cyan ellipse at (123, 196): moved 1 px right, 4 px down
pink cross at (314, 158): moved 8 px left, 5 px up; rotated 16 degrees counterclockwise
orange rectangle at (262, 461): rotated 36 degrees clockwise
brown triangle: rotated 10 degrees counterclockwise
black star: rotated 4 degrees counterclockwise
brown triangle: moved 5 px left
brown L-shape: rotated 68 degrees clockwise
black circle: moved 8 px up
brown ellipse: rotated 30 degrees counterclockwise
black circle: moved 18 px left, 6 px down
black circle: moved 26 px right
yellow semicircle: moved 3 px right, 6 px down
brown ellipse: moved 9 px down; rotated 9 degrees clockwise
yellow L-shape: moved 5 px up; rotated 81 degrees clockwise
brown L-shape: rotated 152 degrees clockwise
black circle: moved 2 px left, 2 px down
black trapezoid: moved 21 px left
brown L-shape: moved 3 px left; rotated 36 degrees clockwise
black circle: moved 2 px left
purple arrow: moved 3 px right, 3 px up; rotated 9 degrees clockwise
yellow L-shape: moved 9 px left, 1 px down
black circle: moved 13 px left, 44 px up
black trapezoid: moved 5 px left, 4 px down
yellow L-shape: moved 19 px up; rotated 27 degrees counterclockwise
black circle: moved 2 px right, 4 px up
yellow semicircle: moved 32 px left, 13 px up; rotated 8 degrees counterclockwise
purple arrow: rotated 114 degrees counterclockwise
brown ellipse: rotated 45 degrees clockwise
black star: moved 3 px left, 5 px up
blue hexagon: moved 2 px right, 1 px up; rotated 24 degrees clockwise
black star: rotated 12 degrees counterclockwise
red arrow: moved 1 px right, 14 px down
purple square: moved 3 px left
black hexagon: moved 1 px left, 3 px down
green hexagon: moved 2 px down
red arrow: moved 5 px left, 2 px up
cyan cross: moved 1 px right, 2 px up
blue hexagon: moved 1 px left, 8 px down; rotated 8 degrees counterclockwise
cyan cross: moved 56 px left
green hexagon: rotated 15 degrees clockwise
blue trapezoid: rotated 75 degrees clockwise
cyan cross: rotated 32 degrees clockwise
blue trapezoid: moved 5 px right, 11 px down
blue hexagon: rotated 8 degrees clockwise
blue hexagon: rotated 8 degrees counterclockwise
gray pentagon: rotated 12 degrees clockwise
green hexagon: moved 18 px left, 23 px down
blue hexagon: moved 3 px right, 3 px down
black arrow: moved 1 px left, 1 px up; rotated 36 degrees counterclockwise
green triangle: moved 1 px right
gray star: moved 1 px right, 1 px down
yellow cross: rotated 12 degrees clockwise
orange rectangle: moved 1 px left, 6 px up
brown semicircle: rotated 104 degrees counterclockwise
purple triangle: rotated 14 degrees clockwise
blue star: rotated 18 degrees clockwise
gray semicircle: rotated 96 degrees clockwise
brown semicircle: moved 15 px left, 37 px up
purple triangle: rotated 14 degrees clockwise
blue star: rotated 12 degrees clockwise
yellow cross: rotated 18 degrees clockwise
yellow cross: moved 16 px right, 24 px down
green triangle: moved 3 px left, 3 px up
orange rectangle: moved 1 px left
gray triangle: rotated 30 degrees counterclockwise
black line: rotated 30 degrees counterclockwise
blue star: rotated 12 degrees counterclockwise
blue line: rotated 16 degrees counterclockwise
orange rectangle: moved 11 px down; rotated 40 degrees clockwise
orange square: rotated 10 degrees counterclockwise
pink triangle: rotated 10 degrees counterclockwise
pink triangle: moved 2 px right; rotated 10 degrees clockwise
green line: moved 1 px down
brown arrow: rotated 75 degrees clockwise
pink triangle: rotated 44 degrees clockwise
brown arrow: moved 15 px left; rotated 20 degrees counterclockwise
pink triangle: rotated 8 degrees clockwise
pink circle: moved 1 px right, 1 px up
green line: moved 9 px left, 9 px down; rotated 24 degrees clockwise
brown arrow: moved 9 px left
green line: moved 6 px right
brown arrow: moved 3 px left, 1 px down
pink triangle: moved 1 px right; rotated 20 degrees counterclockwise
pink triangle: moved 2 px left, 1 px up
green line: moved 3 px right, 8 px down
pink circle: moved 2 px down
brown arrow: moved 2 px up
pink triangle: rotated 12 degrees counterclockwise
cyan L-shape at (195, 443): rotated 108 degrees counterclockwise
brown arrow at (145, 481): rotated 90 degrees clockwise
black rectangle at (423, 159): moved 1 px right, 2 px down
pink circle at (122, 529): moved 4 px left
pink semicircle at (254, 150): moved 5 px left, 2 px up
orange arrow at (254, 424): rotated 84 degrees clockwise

■ **The task**:
Set out all the items above as a JSON list of strings, one string per line, with blank lines left out.

■ **Written answer**:
[
  "cyan ellipse at (123, 196): moved 1 px right, 4 px down",
  "pink cross at (314, 158): moved 8 px left, 5 px up; rotated 16 degrees counterclockwise",
  "orange rectangle at (262, 461): rotated 36 degrees clockwise",
  "brown triangle: rotated 10 degrees counterclockwise",
  "black star: rotated 4 degrees counterclockwise",
  "brown triangle: moved 5 px left",
  "brown L-shape: rotated 68 degrees clockwise",
  "black circle: moved 8 px up",
  "brown ellipse: rotated 30 degrees counterclockwise",
  "black circle: moved 18 px left, 6 px down",
  "black circle: moved 26 px right",
  "yellow semicircle: moved 3 px right, 6 px down",
  "brown ellipse: moved 9 px down; rotated 9 degrees clockwise",
  "yellow L-shape: moved 5 px up; rotated 81 degrees clockwise",
  "brown L-shape: rotated 152 degrees clockwise",
  "black circle: moved 2 px left, 2 px down",
  "black trapezoid: moved 21 px left",
  "brown L-shape: moved 3 px left; rotated 36 degrees clockwise",
  "black circle: moved 2 px left",
  "purple arrow: moved 3 px right, 3 px up; rotated 9 degrees clockwise",
  "yellow L-shape: moved 9 px left, 1 px down",
  "black circle: moved 13 px left, 44 px up",
  "black trapezoid: moved 5 px left, 4 px down",
  "yellow L-shape: moved 19 px up; rotated 27 degrees counterclockwise",
  "black circle: moved 2 px right, 4 px up",
  "yellow semicircle: moved 32 px left, 13 px up; rotated 8 degrees counterclockwise",
  "purple arrow: rotated 114 degrees counterclockwise",
  "brown ellipse: rotated 45 degrees clockwise",
  "black star: moved 3 px left, 5 px up",
  "blue hexagon: moved 2 px right, 1 px up; rotated 24 degrees clockwise",
  "black star: rotated 12 degrees counterclockwise",
  "red arrow: moved 1 px right, 14 px down",
  "purple square: moved 3 px left",
  "black hexagon: moved 1 px left, 3 px down",
  "green hexagon: moved 2 px down",
  "red arrow: moved 5 px left, 2 px up",
  "cyan cross: moved 1 px right, 2 px up",
  "blue hexagon: moved 1 px left, 8 px down; rotated 8 degrees counterclockwise",
  "cyan cross: moved 56 px left",
  "green hexagon: rotated 15 degrees clockwise",
  "blue trapezoid: rotated 75 degrees clockwise",
  "cyan cross: rotated 32 degrees clockwise",
  "blue trapezoid: moved 5 px right, 11 px down",
  "blue hexagon: rotated 8 degrees clockwise",
  "blue hexagon: rotated 8 degrees counterclockwise",
  "gray pentagon: rotated 12 degrees clockwise",
  "green hexagon: moved 18 px left, 23 px down",
  "blue hexagon: moved 3 px right, 3 px down",
  "black arrow: moved 1 px left, 1 px up; rotated 36 degrees counterclockwise",
  "green triangle: moved 1 px right",
  "gray star: moved 1 px right, 1 px down",
  "yellow cross: rotated 12 degrees clockwise",
  "orange rectangle: moved 1 px left, 6 px up",
  "brown semicircle: rotated 104 degrees counterclockwise",
  "purple triangle: rotated 14 degrees clockwise",
  "blue star: rotated 18 degrees clockwise",
  "gray semicircle: rotated 96 degrees clockwise",
  "brown semicircle: moved 15 px left, 37 px up",
  "purple triangle: rotated 14 degrees clockwise",
  "blue star: rotated 12 degrees clockwise",
  "yellow cross: rotated 18 degrees clockwise",
  "yellow cross: moved 16 px right, 24 px down",
  "green triangle: moved 3 px left, 3 px up",
  "orange rectangle: moved 1 px left",
  "gray triangle: rotated 30 degrees counterclockwise",
  "black line: rotated 30 degrees counterclockwise",
  "blue star: rotated 12 degrees counterclockwise",
  "blue line: rotated 16 degrees counterclockwise",
  "orange rectangle: moved 11 px down; rotated 40 degrees clockwise",
  "orange square: rotated 10 degrees counterclockwise",
  "pink triangle: rotated 10 degrees counterclockwise",
  "pink triangle: moved 2 px right; rotated 10 degrees clockwise",
  "green line: moved 1 px down",
  "brown arrow: rotated 75 degrees clockwise",
  "pink triangle: rotated 44 degrees clockwise",
  "brown arrow: moved 15 px left; rotated 20 degrees counterclockwise",
  "pink triangle: rotated 8 degrees clockwise",
  "pink circle: moved 1 px right, 1 px up",
  "green line: moved 9 px left, 9 px down; rotated 24 degrees clockwise",
  "brown arrow: moved 9 px left",
  "green line: moved 6 px right",
  "brown arrow: moved 3 px left, 1 px down",
  "pink triangle: moved 1 px right; rotated 20 degrees counterclockwise",
  "pink triangle: moved 2 px left, 1 px up",
  "green line: moved 3 px right, 8 px down",
  "pink circle: moved 2 px down",
  "brown arrow: moved 2 px up",
  "pink triangle: rotated 12 degrees counterclockwise",
  "cyan L-shape at (195, 443): rotated 108 degrees counterclockwise",
  "brown arrow at (145, 481): rotated 90 degrees clockwise",
  "black rectangle at (423, 159): moved 1 px right, 2 px down",
  "pink circle at (122, 529): moved 4 px left",
  "pink semicircle at (254, 150): moved 5 px left, 2 px up",
  "orange arrow at (254, 424): rotated 84 degrees clockwise"
]